**What to do:**
Everything in the records must be copied exactly except the pictures.

- - - -

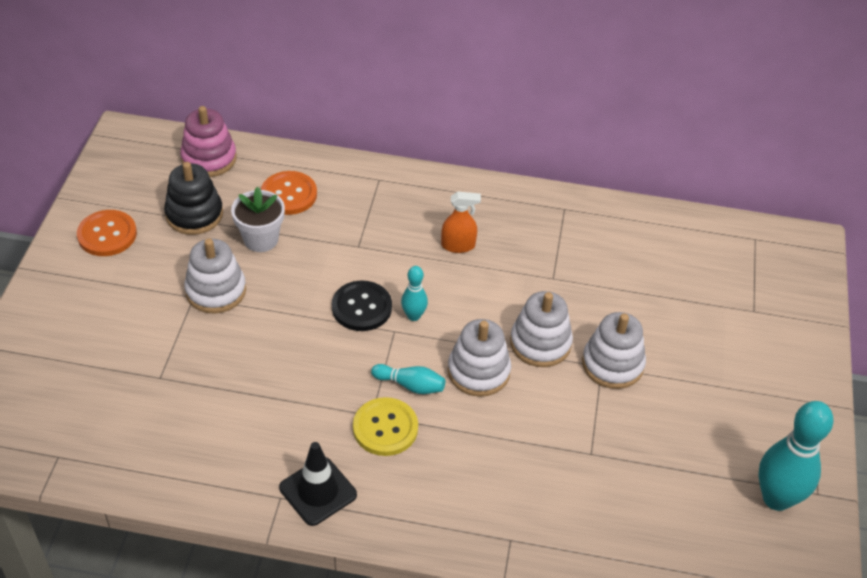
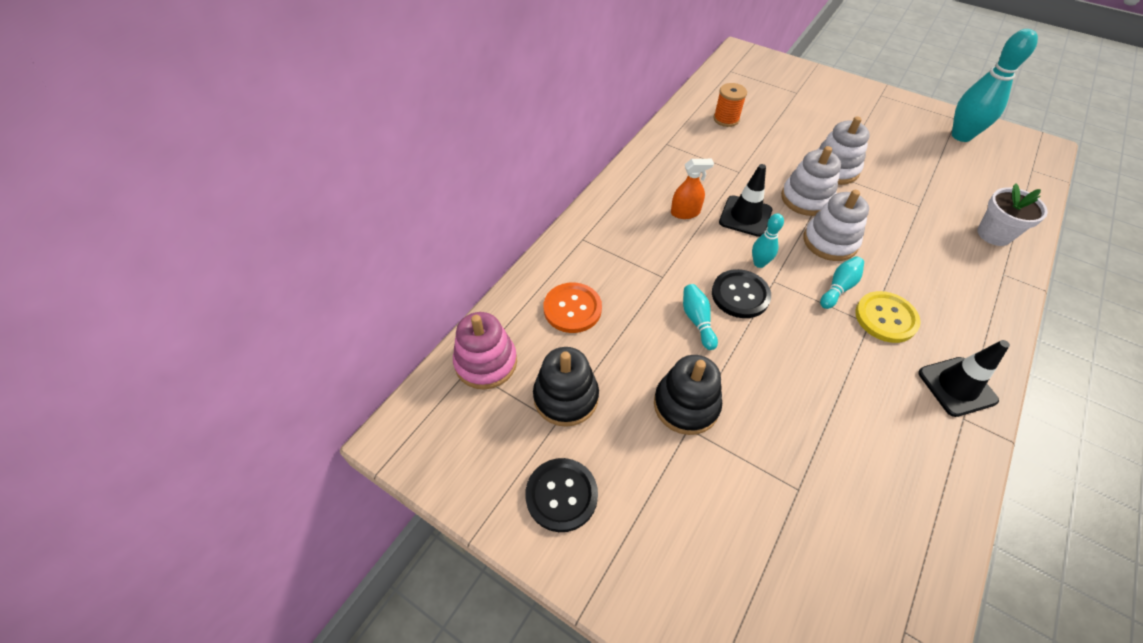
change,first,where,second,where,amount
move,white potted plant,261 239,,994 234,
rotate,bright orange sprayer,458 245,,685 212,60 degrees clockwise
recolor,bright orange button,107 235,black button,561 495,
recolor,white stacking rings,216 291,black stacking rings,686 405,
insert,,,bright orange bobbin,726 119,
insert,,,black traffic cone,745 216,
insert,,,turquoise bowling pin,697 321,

- - - -

**Task solution:**
change,first,where,second,where,amount
move,white potted plant,261 239,,994 234,
rotate,bright orange sprayer,458 245,,685 212,60 degrees clockwise
recolor,bright orange button,107 235,black button,561 495,
recolor,white stacking rings,216 291,black stacking rings,686 405,
insert,,,bright orange bobbin,726 119,
insert,,,black traffic cone,745 216,
insert,,,turquoise bowling pin,697 321,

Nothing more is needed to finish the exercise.